Data extract.
╭──

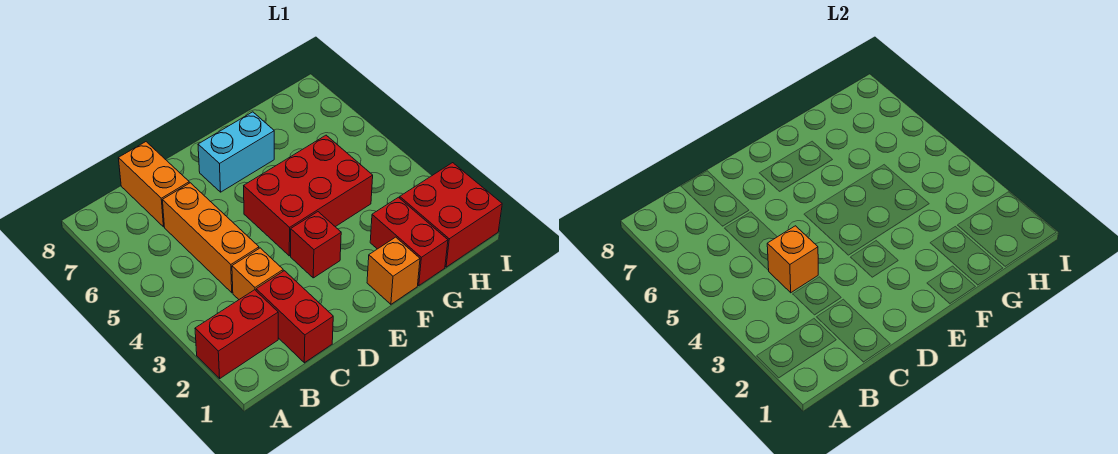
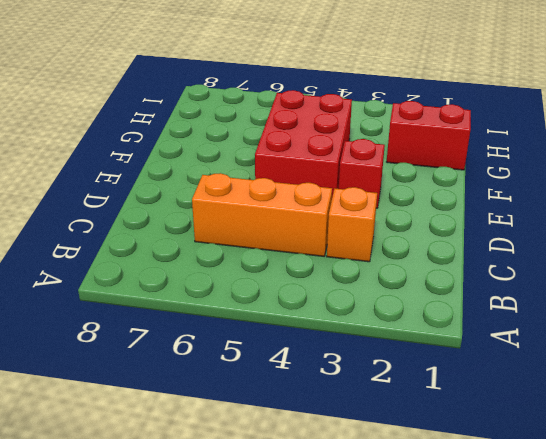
none -> red brick A2:B2 level 1
none -> red brick C1:C2 level 1
none -> orange brick C7:C8 level 1

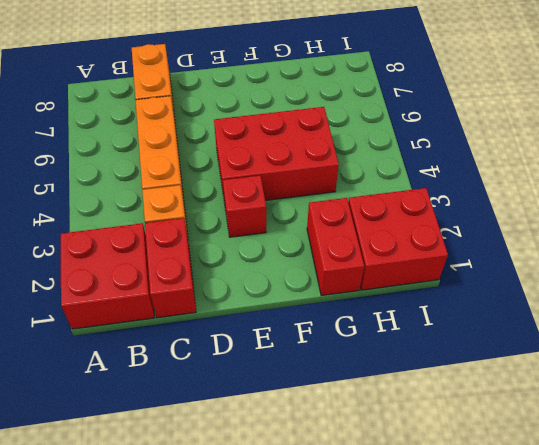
red brick A1:B2 level 1 -> red brick A2:B2 level 1
none -> cyan brick E7:F7 level 1
none -> orange brick F1 level 1
none -> orange brick C4 level 2

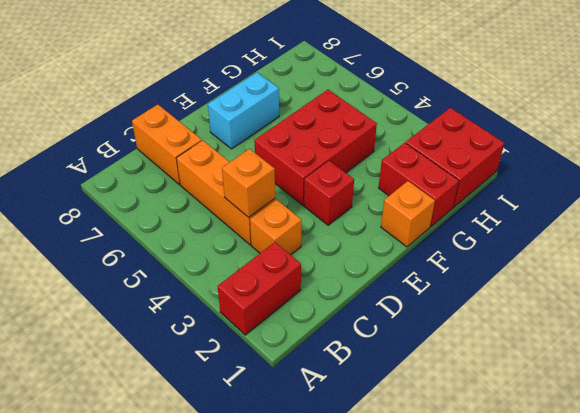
none -> red brick C1:C2 level 1

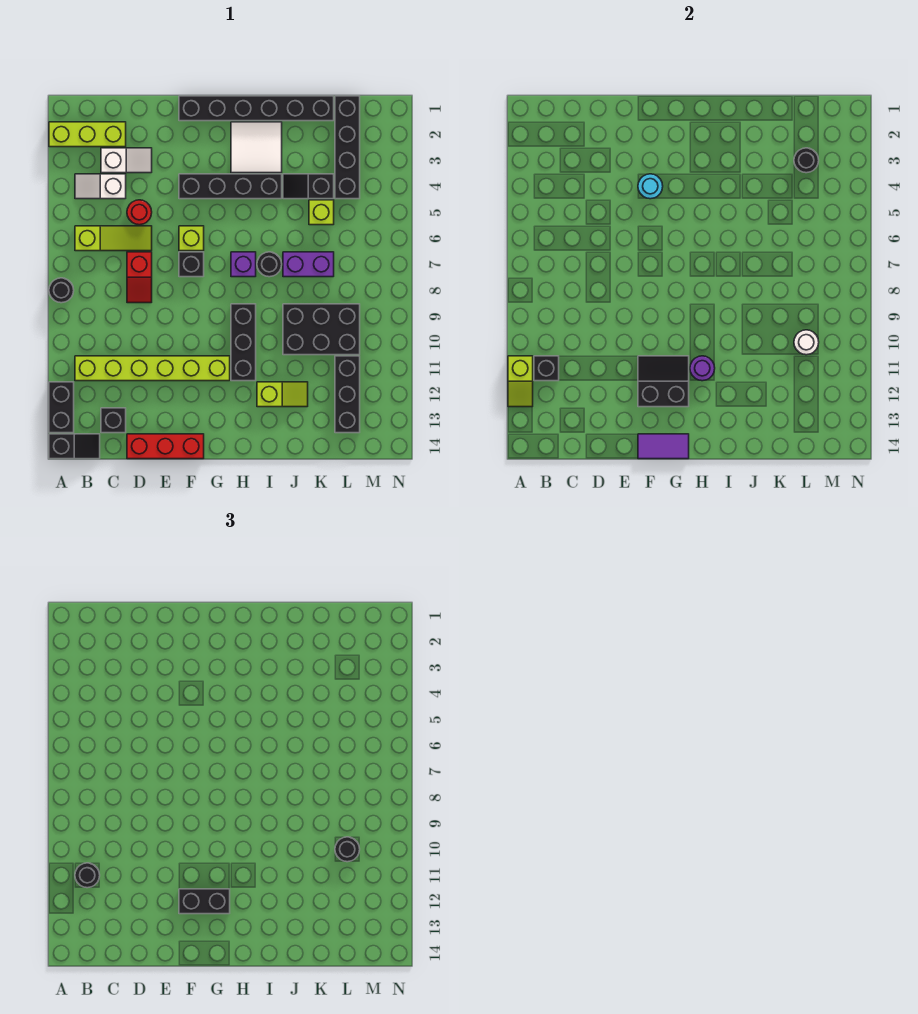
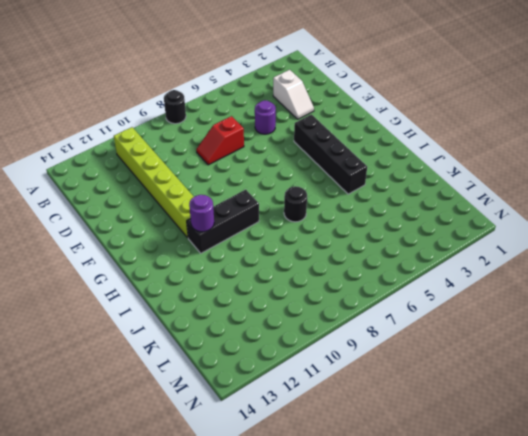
purple round brick D5 level 1 -> red round brick D5 level 1
none -> lime brick A2:C2 level 1
none -> black brick A12:A13 level 1
none -> black slope A14:B14 level 1 top A
none -> white slope B4:C4 level 1 top C

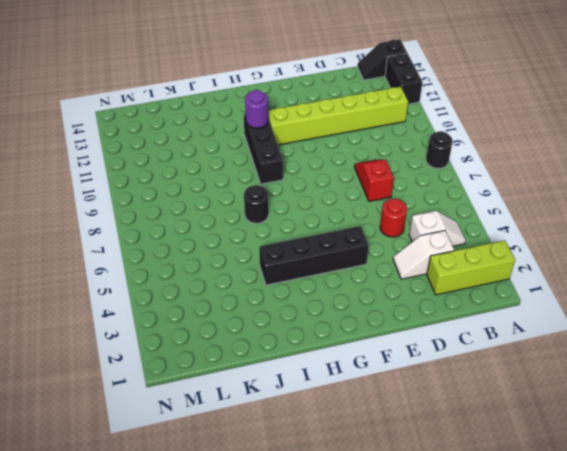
none -> lime slope B6:D6 level 1 top B
none -> black brick C13 level 1
none -> red brick D14:F14 level 1
none -> black brick F1:K1 level 1

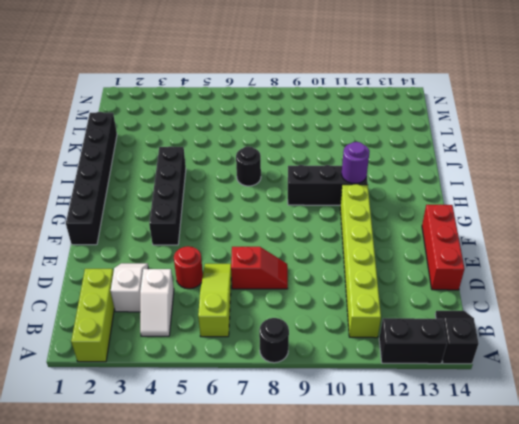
none -> black brick C13 level 1
none -> lime brick F6 level 1
none -> black brick F7 level 1
none -> white tile H2:I3 level 1

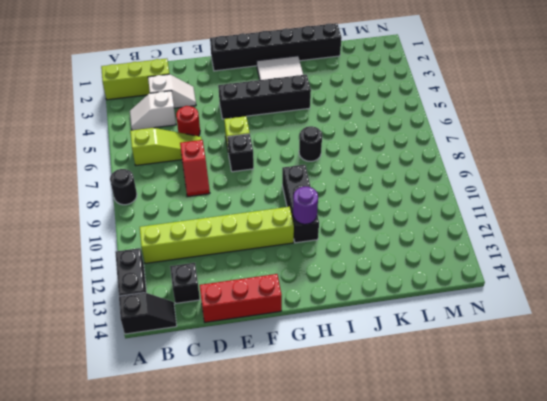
none -> purple brick H7 level 1
none -> lime slope I12:J12 level 1 top I
none -> black slope J4:K4 level 1 top K
none -> purple brick J7:K7 level 1

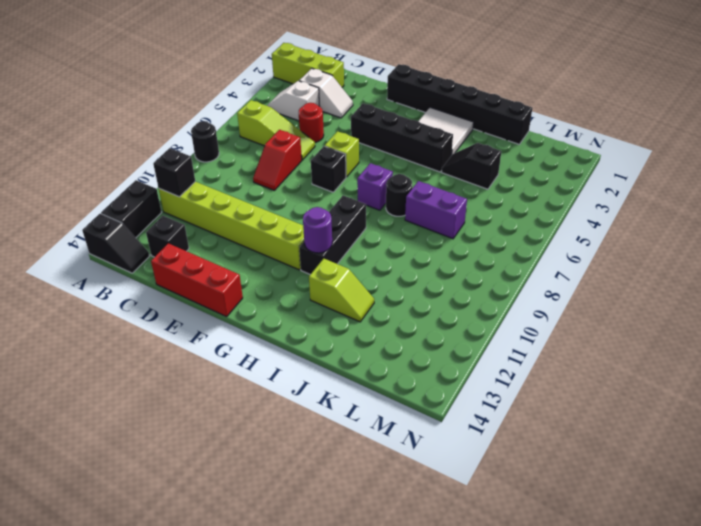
none -> black brick J9:L10 level 1
none -> lime brick K5 level 1
none -> black brick L1:L4 level 1
none -> black brick L11:L13 level 1

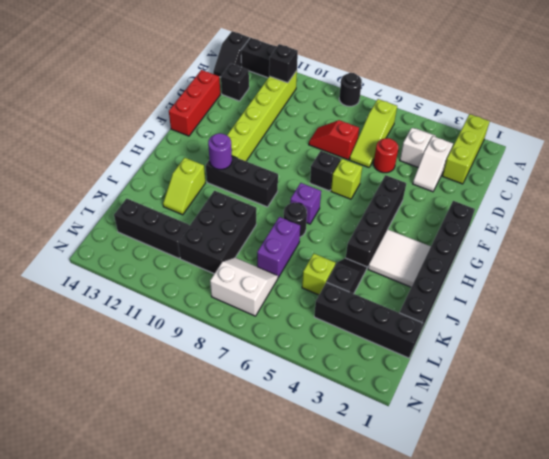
white slope L7:M8 level 1 top M -> none
none -> lime slope A11:A12 level 2 top 11
none -> cyan round brick F4 level 2
none -> black slope F11:G12 level 2 top 12
none -> purple tile F14:G14 level 2

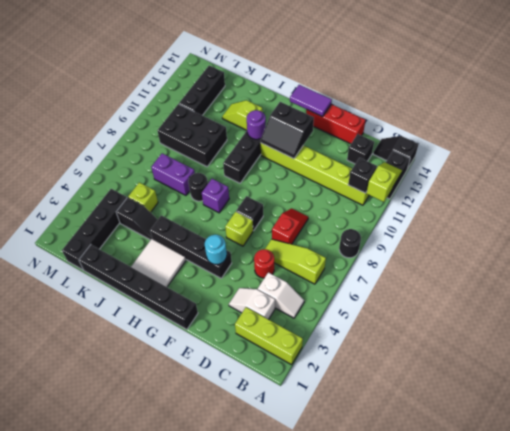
none -> black round brick L3 level 2
none -> white round brick L10 level 2
none -> black round brick B11 level 3
none -> black brick F12:G12 level 3

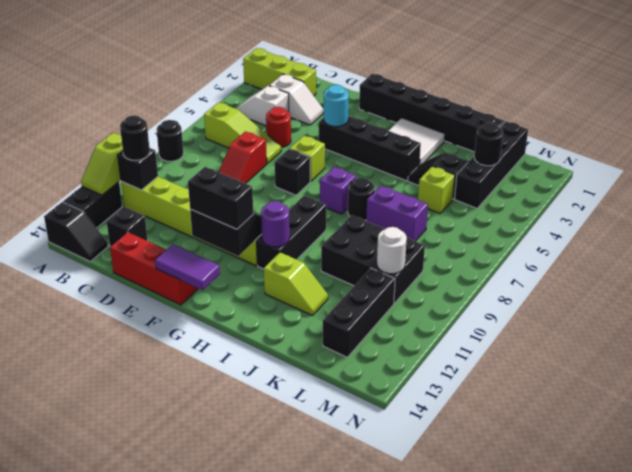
none -> black round brick L10 level 3

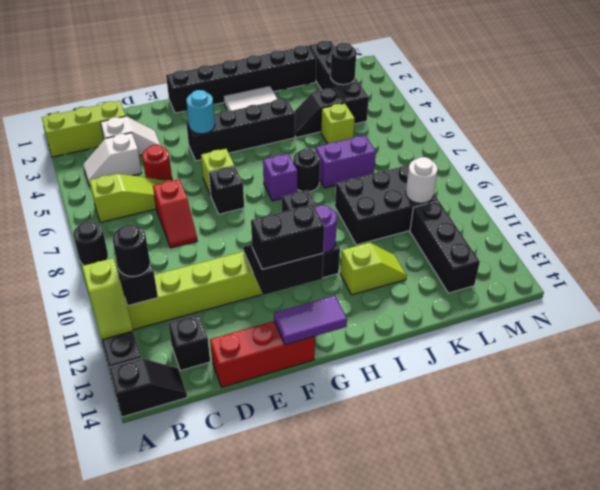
none -> black round brick L10 level 3

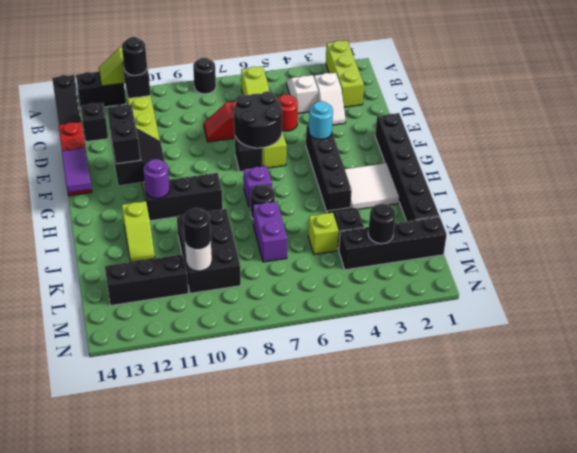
black round brick E6:F7 level 2 -> none

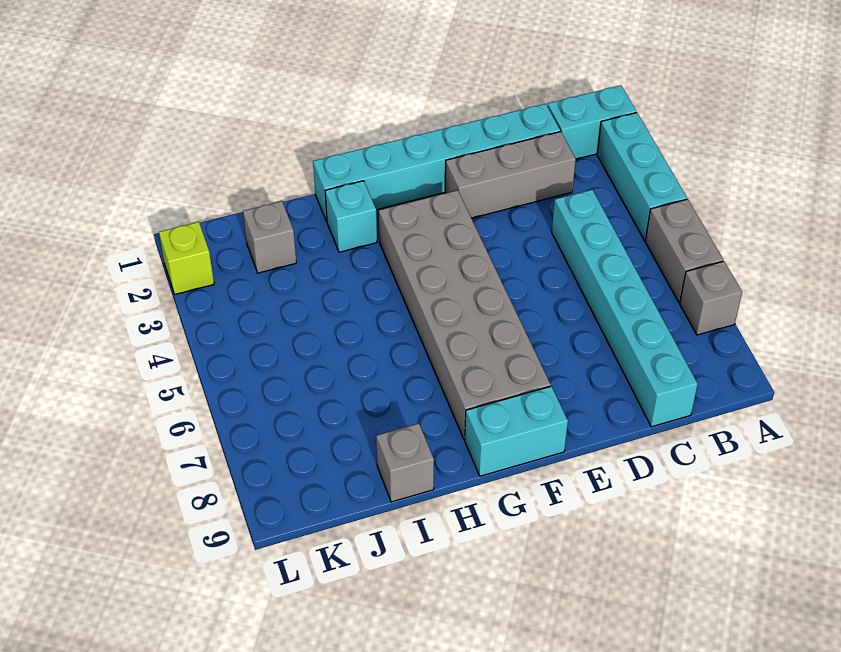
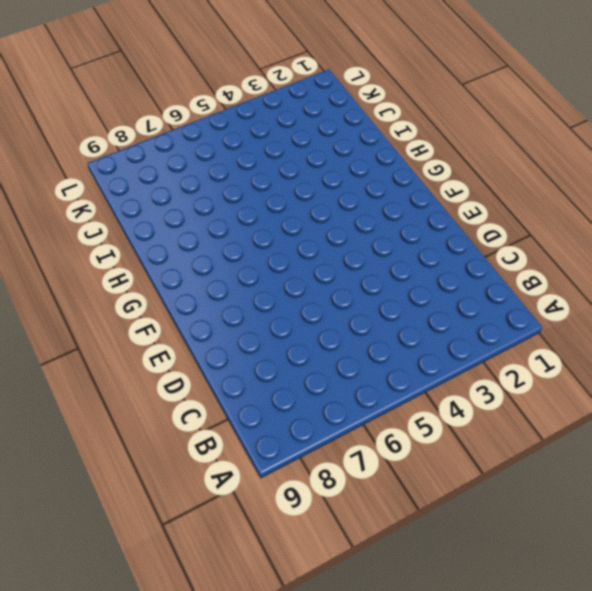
none -> cyan brick A1:B1 level 1
none -> cyan brick A2:A4 level 1
none -> grey brick A5:A6 level 1

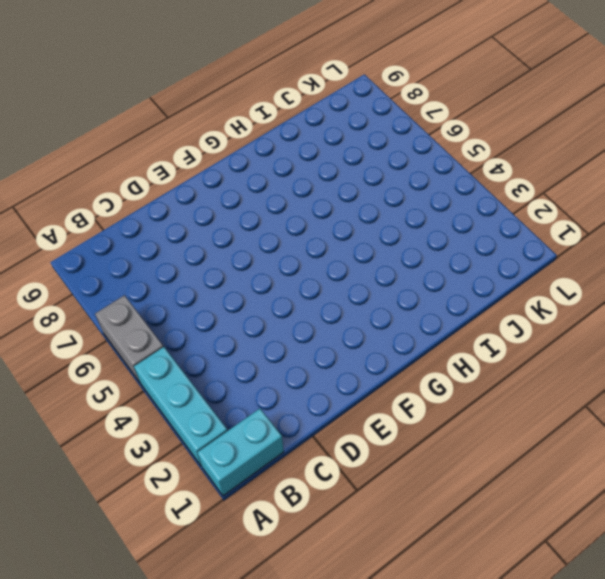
none -> grey brick A7 level 1
none -> cyan brick C1:H1 level 1
none -> grey brick C2:E2 level 1

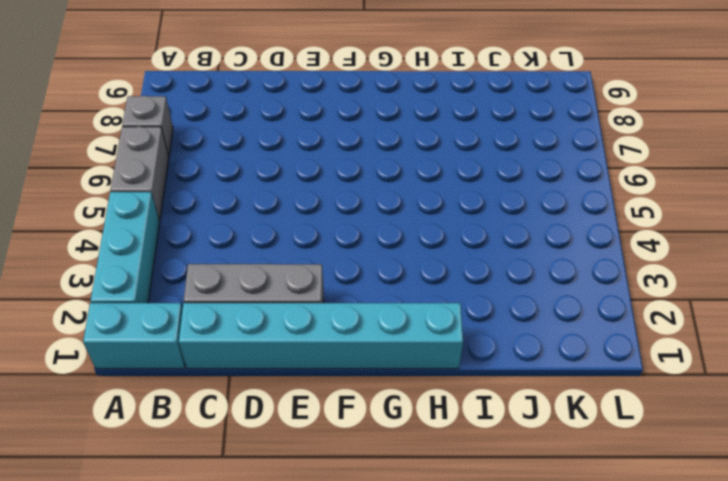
none -> cyan brick C4:C9 level 1
none -> grey brick F3:G8 level 1
none -> cyan brick F9:G9 level 1

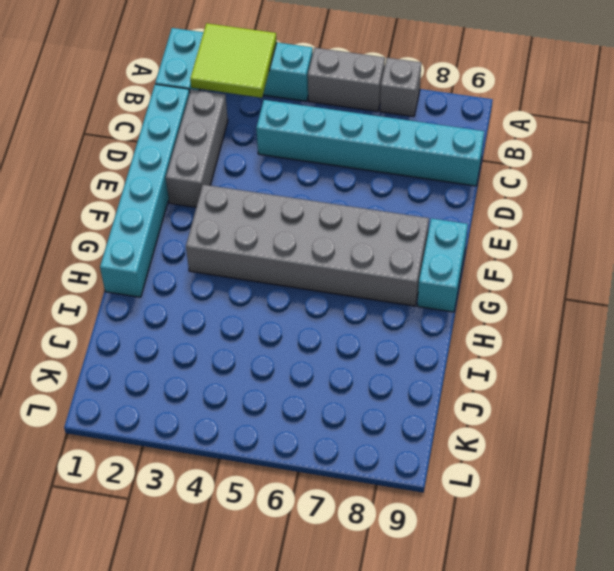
lime tile A2:B3 level 2 -> none
none -> cyan brick H2 level 1
none -> grey brick I9 level 1
none -> grey brick J2 level 1

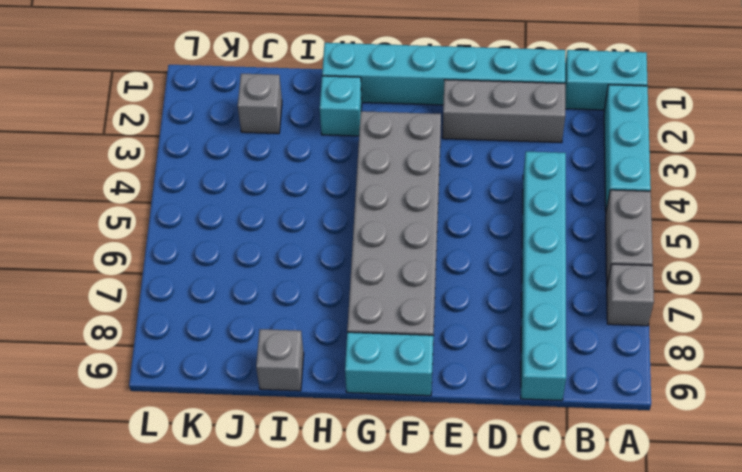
none -> lime brick L2 level 1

╰──

How to complete this task. Taking the records above, print only and exactly the lines from the line with "none -> black brick L1:L4 level 1" to the line with "lime tile A2:B3 level 2 -> none", both kept, and exclude pictures.

Completed task.
none -> black brick L1:L4 level 1
none -> black brick L11:L13 level 1

white slope L7:M8 level 1 top M -> none
none -> lime slope A11:A12 level 2 top 11
none -> cyan round brick F4 level 2
none -> black slope F11:G12 level 2 top 12
none -> purple tile F14:G14 level 2

none -> black round brick L3 level 2
none -> white round brick L10 level 2
none -> black round brick B11 level 3
none -> black brick F12:G12 level 3

none -> black round brick L10 level 3

none -> black round brick L10 level 3

black round brick E6:F7 level 2 -> none

none -> cyan brick A1:B1 level 1
none -> cyan brick A2:A4 level 1
none -> grey brick A5:A6 level 1

none -> grey brick A7 level 1
none -> cyan brick C1:H1 level 1
none -> grey brick C2:E2 level 1

none -> cyan brick C4:C9 level 1
none -> grey brick F3:G8 level 1
none -> cyan brick F9:G9 level 1

lime tile A2:B3 level 2 -> none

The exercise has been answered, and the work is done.